Aim of the task: Every record below is to be copied exactly, with its images omitted.

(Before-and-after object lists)
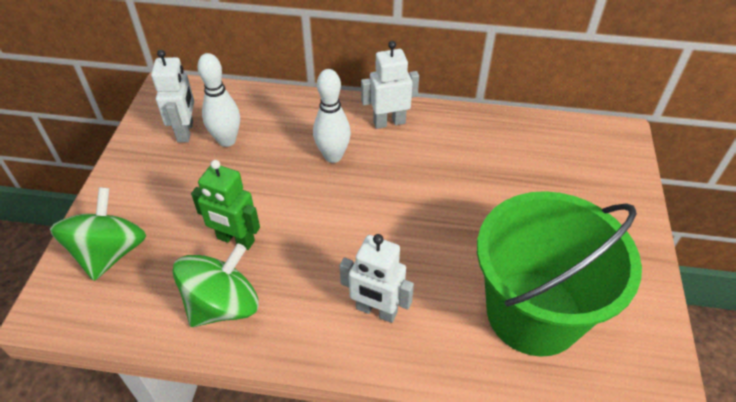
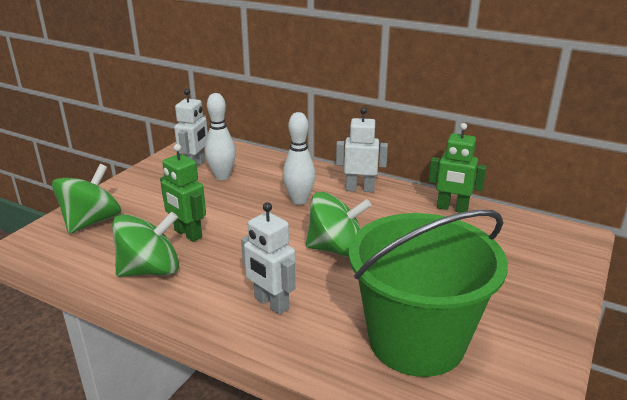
camera: 20 degrees right, 20 degrees down
(406, 217) = (336, 249): none -> green spinning top
(493, 127) = (452, 208): none -> green robot

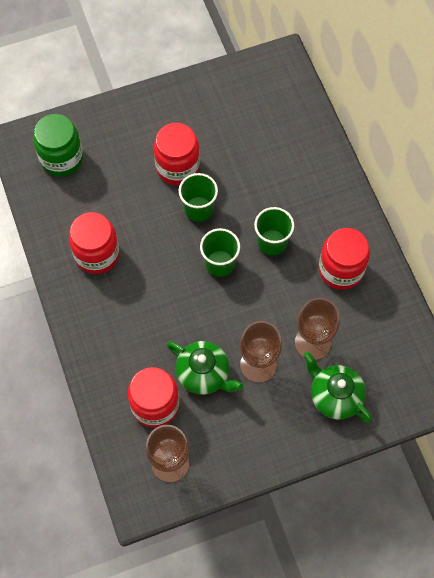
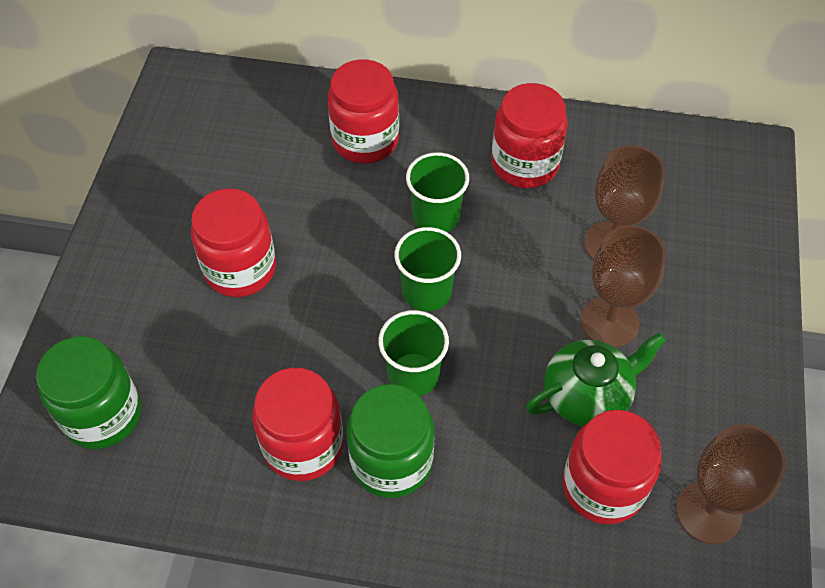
camera: 60 degrees left, 10 degrees down
(111, 299) = (391, 461): none -> green jar
(198, 209) = (325, 275): green cup -> green cup (413, 374)
(301, 178) = (365, 140): none -> red jar
(334, 396) = (702, 257): green teapot -> none

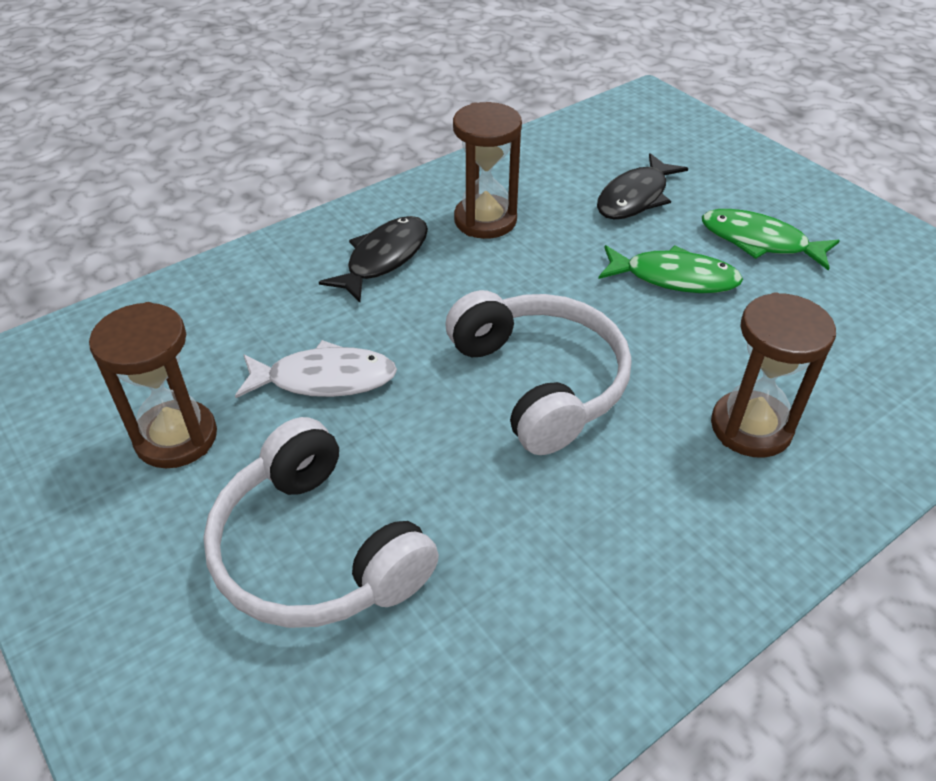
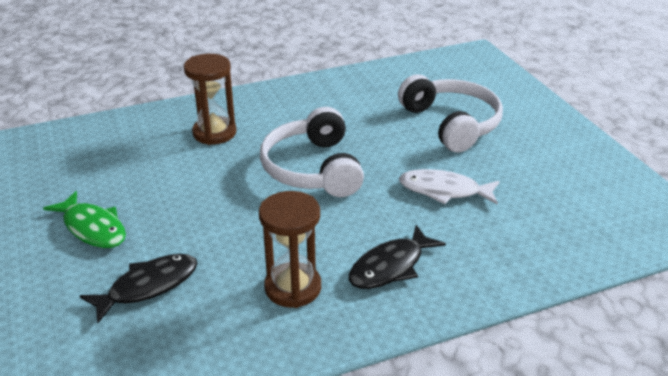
camera: 165 degrees left, 10 degrees down
(176, 437) = (531, 176): brown hourglass -> none
(674, 278) = (181, 213): green fish -> none

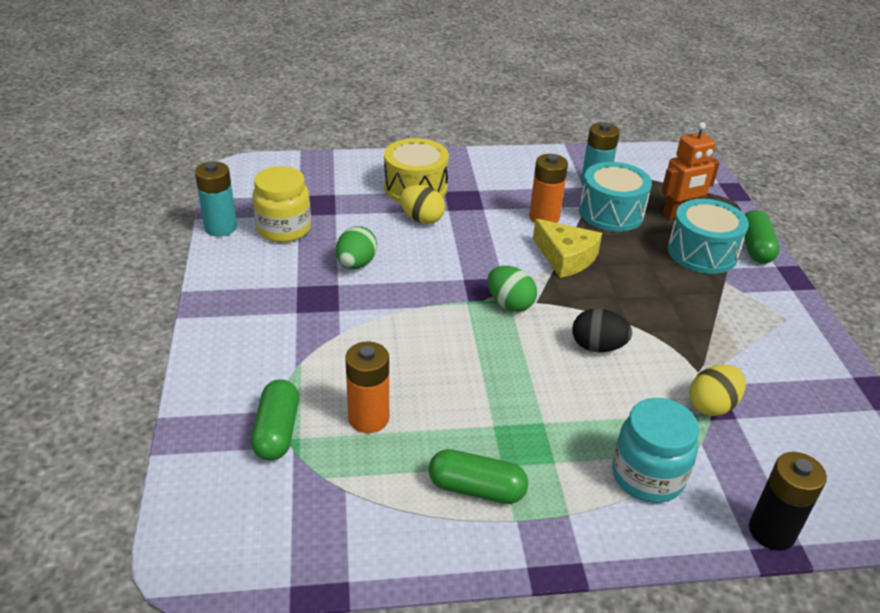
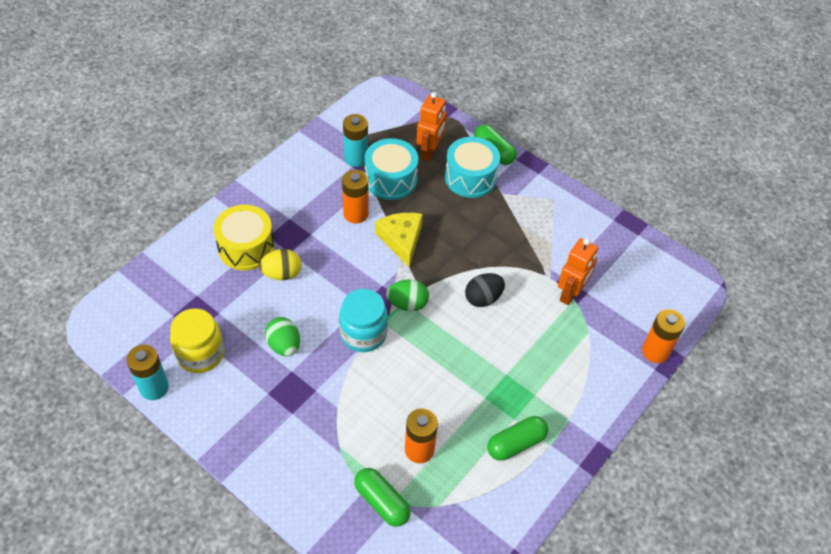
camera: 45 degrees left, 15 degrees up
(565, 257) = (401, 240): yellow cheese -> yellow cheese turned 105 degrees counterclockwise
(647, 476) = (581, 365): turquoise jar -> turquoise jar (363, 334)
(712, 406) = (570, 294): yellow egg -> orange robot
(771, 531) = (655, 351): black battery -> orange battery

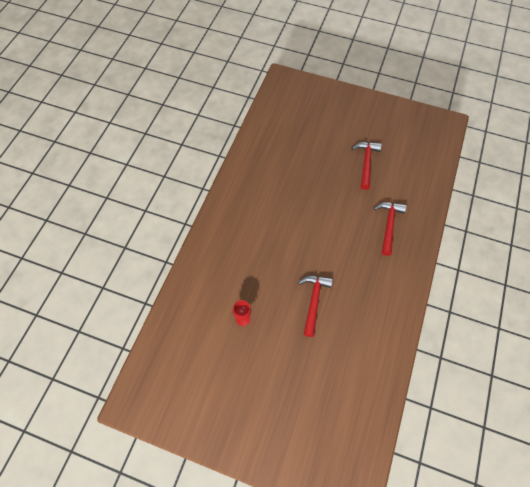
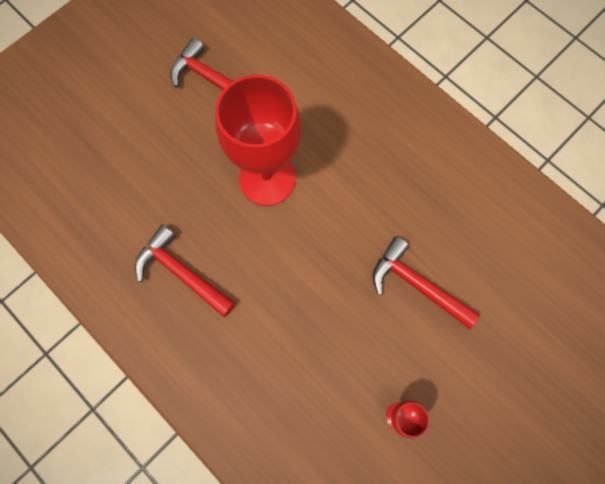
camera: 65 degrees left, 10 degrees up
(329, 209) = (267, 179): none -> red goblet
(388, 225) = (339, 107): red hammer -> red hammer (181, 272)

Answer to this problem:
camera: 20 degrees right, 20 degrees down
(406, 217) = (336, 249): none -> green spinning top
(493, 127) = (452, 208): none -> green robot

camera: 60 degrees left, 10 degrees down
(111, 299) = (391, 461): none -> green jar
(198, 209) = (325, 275): green cup -> green cup (413, 374)
(301, 178) = (365, 140): none -> red jar
(334, 396) = (702, 257): green teapot -> none

camera: 165 degrees left, 10 degrees down
(176, 437) = (531, 176): brown hourglass -> none
(674, 278) = (181, 213): green fish -> none

camera: 45 degrees left, 15 degrees up
(565, 257) = (401, 240): yellow cheese -> yellow cheese turned 105 degrees counterclockwise
(647, 476) = (581, 365): turquoise jar -> turquoise jar (363, 334)
(712, 406) = (570, 294): yellow egg -> orange robot
(771, 531) = (655, 351): black battery -> orange battery

camera: 65 degrees left, 10 degrees up
(329, 209) = (267, 179): none -> red goblet
(388, 225) = (339, 107): red hammer -> red hammer (181, 272)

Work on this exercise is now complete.